Aim of the task: Output nothing but the lines from the first line of the entries to the line with "(538, 448) = (277, 309): yellow", inclusive, exactly as they read.

Exercise data:
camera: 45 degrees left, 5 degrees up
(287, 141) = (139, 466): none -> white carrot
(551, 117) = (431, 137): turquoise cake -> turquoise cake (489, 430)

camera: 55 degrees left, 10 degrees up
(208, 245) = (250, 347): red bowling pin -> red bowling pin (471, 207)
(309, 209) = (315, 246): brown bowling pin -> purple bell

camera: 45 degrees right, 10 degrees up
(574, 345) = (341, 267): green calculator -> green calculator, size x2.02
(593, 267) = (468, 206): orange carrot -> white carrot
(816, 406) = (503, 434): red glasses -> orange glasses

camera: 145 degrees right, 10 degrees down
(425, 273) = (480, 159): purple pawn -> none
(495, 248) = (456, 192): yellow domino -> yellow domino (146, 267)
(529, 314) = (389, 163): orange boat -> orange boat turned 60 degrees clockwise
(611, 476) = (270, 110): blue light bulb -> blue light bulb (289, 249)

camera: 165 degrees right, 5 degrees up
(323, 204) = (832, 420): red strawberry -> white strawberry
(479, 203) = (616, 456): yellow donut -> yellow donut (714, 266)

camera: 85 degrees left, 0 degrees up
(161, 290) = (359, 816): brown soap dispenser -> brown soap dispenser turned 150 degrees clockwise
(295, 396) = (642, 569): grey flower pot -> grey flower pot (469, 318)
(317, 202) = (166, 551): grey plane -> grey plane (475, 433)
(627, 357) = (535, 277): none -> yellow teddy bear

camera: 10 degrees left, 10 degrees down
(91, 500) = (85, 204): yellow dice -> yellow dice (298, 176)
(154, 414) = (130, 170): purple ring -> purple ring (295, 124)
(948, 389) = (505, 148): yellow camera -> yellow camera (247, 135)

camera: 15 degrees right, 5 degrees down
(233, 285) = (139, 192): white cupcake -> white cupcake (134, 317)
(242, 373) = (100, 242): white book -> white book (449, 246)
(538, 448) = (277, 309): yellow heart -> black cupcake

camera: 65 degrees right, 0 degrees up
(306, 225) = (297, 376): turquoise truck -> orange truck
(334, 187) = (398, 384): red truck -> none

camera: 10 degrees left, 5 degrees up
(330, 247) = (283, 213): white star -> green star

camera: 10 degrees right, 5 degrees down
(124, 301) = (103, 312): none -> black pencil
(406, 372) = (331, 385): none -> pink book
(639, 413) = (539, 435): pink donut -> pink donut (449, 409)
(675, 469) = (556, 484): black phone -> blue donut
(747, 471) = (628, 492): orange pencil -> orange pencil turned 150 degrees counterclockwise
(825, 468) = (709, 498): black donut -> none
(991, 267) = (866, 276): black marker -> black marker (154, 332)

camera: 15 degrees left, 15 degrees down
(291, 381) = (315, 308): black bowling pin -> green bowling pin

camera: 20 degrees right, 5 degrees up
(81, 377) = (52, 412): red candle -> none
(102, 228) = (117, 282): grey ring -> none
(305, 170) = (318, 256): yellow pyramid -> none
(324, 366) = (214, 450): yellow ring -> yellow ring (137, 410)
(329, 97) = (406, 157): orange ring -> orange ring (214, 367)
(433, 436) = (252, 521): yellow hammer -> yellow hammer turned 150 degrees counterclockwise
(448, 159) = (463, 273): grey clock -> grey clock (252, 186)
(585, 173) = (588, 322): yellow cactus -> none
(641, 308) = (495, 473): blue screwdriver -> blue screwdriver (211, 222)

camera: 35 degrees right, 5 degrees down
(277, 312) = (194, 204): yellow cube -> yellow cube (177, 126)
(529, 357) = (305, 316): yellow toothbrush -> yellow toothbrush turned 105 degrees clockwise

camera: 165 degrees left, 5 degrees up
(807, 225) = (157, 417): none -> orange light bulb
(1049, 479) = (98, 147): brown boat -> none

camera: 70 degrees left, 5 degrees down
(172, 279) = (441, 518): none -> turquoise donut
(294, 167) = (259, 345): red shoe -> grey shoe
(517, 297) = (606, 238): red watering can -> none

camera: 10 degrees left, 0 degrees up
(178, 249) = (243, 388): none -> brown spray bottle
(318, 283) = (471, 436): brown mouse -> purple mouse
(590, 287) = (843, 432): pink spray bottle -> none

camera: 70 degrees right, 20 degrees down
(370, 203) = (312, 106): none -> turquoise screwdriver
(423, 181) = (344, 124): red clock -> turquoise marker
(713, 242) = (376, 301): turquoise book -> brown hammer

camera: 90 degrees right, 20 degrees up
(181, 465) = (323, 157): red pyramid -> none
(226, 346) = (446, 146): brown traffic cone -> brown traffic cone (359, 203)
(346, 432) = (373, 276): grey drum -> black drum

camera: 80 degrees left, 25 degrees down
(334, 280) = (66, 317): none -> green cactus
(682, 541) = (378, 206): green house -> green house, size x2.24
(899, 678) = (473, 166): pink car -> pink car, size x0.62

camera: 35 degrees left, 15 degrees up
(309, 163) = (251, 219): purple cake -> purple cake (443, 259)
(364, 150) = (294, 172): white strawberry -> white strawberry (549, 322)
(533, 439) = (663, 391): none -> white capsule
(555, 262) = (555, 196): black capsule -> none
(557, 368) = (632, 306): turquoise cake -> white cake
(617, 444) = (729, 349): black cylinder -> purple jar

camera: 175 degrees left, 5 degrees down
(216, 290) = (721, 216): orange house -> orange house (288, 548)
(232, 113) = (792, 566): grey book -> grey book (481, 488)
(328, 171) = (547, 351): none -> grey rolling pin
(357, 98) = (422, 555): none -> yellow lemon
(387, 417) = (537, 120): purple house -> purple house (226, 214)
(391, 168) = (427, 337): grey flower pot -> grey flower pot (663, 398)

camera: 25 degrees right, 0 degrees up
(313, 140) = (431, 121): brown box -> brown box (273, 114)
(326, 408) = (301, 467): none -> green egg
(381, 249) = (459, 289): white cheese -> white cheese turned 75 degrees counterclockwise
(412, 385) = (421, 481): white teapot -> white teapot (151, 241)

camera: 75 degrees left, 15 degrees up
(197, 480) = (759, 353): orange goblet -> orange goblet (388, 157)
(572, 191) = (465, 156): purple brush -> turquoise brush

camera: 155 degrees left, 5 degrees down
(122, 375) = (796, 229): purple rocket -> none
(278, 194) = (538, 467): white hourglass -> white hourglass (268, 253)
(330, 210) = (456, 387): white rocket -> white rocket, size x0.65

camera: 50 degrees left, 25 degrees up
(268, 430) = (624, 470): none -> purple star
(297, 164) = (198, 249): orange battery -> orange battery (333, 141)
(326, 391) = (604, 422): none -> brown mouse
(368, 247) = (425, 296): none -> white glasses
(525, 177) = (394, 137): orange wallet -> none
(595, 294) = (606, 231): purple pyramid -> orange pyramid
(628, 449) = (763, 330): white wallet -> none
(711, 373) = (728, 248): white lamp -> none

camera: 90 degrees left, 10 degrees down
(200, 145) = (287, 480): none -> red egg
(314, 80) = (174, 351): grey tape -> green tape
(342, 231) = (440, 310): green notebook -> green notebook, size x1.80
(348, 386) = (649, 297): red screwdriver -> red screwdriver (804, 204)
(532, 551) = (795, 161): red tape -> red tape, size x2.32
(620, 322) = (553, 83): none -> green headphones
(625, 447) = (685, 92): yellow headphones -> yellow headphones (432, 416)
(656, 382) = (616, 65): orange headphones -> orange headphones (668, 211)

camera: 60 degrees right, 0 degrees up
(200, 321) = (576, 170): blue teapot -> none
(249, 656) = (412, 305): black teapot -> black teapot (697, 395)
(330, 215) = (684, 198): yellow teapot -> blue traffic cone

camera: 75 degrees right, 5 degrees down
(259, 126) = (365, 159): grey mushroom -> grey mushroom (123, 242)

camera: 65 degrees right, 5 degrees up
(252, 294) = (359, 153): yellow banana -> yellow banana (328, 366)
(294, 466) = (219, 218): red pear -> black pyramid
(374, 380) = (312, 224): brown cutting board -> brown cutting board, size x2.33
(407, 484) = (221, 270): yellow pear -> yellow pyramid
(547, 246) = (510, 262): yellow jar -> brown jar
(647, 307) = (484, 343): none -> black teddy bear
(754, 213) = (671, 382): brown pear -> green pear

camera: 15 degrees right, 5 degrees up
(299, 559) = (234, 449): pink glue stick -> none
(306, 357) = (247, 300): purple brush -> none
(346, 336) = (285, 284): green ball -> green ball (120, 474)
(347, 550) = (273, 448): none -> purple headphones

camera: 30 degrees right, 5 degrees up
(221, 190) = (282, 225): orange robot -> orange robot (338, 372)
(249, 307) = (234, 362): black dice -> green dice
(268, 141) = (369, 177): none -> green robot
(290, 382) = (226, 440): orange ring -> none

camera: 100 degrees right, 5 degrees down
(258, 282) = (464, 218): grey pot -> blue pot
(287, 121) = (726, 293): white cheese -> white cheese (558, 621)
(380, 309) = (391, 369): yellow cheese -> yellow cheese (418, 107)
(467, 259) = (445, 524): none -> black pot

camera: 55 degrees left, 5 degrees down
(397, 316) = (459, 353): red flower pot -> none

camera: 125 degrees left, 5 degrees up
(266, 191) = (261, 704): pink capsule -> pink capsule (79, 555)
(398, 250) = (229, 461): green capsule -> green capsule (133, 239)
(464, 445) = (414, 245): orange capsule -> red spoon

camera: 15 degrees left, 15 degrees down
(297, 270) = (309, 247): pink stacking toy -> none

Response:
camera: 45 degrees left, 5 degrees up
(287, 141) = (139, 466): none -> white carrot
(551, 117) = (431, 137): turquoise cake -> turquoise cake (489, 430)

camera: 55 degrees left, 10 degrees up
(208, 245) = (250, 347): red bowling pin -> red bowling pin (471, 207)
(309, 209) = (315, 246): brown bowling pin -> purple bell

camera: 45 degrees right, 10 degrees up
(574, 345) = (341, 267): green calculator -> green calculator, size x2.02
(593, 267) = (468, 206): orange carrot -> white carrot
(816, 406) = (503, 434): red glasses -> orange glasses

camera: 145 degrees right, 10 degrees down
(425, 273) = (480, 159): purple pawn -> none
(495, 248) = (456, 192): yellow domino -> yellow domino (146, 267)
(529, 314) = (389, 163): orange boat -> orange boat turned 60 degrees clockwise
(611, 476) = (270, 110): blue light bulb -> blue light bulb (289, 249)

camera: 165 degrees right, 5 degrees up
(323, 204) = (832, 420): red strawberry -> white strawberry
(479, 203) = (616, 456): yellow donut -> yellow donut (714, 266)

camera: 85 degrees left, 0 degrees up
(161, 290) = (359, 816): brown soap dispenser -> brown soap dispenser turned 150 degrees clockwise
(295, 396) = (642, 569): grey flower pot -> grey flower pot (469, 318)
(317, 202) = (166, 551): grey plane -> grey plane (475, 433)
(627, 357) = (535, 277): none -> yellow teddy bear

camera: 10 degrees left, 10 degrees down
(91, 500) = (85, 204): yellow dice -> yellow dice (298, 176)
(154, 414) = (130, 170): purple ring -> purple ring (295, 124)
(948, 389) = (505, 148): yellow camera -> yellow camera (247, 135)

camera: 15 degrees right, 5 degrees down
(233, 285) = (139, 192): white cupcake -> white cupcake (134, 317)
(242, 373) = (100, 242): white book -> white book (449, 246)
(538, 448) = (277, 309): yellow heart -> black cupcake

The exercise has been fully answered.